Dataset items
————————

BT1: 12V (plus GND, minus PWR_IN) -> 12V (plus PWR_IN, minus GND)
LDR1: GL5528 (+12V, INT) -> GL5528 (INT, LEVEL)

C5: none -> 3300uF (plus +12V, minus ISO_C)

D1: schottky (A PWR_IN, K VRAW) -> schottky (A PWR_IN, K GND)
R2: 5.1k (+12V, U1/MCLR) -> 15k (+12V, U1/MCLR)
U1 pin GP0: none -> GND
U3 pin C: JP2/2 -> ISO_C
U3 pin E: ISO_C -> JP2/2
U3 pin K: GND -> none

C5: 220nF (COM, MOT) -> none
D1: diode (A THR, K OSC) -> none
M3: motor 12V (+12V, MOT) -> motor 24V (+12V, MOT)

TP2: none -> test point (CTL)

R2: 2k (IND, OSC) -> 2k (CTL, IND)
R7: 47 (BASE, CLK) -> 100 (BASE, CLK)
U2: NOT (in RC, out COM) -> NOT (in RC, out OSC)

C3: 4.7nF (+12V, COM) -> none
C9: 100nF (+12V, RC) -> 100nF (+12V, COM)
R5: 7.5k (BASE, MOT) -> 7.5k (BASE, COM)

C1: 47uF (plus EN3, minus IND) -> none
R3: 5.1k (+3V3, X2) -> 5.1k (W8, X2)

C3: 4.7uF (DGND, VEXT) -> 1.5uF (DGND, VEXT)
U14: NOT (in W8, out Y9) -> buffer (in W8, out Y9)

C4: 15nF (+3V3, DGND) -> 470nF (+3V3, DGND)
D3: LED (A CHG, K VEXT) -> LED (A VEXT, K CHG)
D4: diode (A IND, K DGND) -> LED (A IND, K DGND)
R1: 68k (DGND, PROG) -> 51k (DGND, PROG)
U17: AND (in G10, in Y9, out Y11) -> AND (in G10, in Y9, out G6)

————————

**What to produce:** The records are to be retyped exactly. No line may be skipped.

**Result for this exercise:**
BT1: 12V (plus GND, minus PWR_IN) -> 12V (plus PWR_IN, minus GND)
LDR1: GL5528 (+12V, INT) -> GL5528 (INT, LEVEL)

C5: none -> 3300uF (plus +12V, minus ISO_C)

D1: schottky (A PWR_IN, K VRAW) -> schottky (A PWR_IN, K GND)
R2: 5.1k (+12V, U1/MCLR) -> 15k (+12V, U1/MCLR)
U1 pin GP0: none -> GND
U3 pin C: JP2/2 -> ISO_C
U3 pin E: ISO_C -> JP2/2
U3 pin K: GND -> none

C5: 220nF (COM, MOT) -> none
D1: diode (A THR, K OSC) -> none
M3: motor 12V (+12V, MOT) -> motor 24V (+12V, MOT)

TP2: none -> test point (CTL)

R2: 2k (IND, OSC) -> 2k (CTL, IND)
R7: 47 (BASE, CLK) -> 100 (BASE, CLK)
U2: NOT (in RC, out COM) -> NOT (in RC, out OSC)

C3: 4.7nF (+12V, COM) -> none
C9: 100nF (+12V, RC) -> 100nF (+12V, COM)
R5: 7.5k (BASE, MOT) -> 7.5k (BASE, COM)

C1: 47uF (plus EN3, minus IND) -> none
R3: 5.1k (+3V3, X2) -> 5.1k (W8, X2)

C3: 4.7uF (DGND, VEXT) -> 1.5uF (DGND, VEXT)
U14: NOT (in W8, out Y9) -> buffer (in W8, out Y9)

C4: 15nF (+3V3, DGND) -> 470nF (+3V3, DGND)
D3: LED (A CHG, K VEXT) -> LED (A VEXT, K CHG)
D4: diode (A IND, K DGND) -> LED (A IND, K DGND)
R1: 68k (DGND, PROG) -> 51k (DGND, PROG)
U17: AND (in G10, in Y9, out Y11) -> AND (in G10, in Y9, out G6)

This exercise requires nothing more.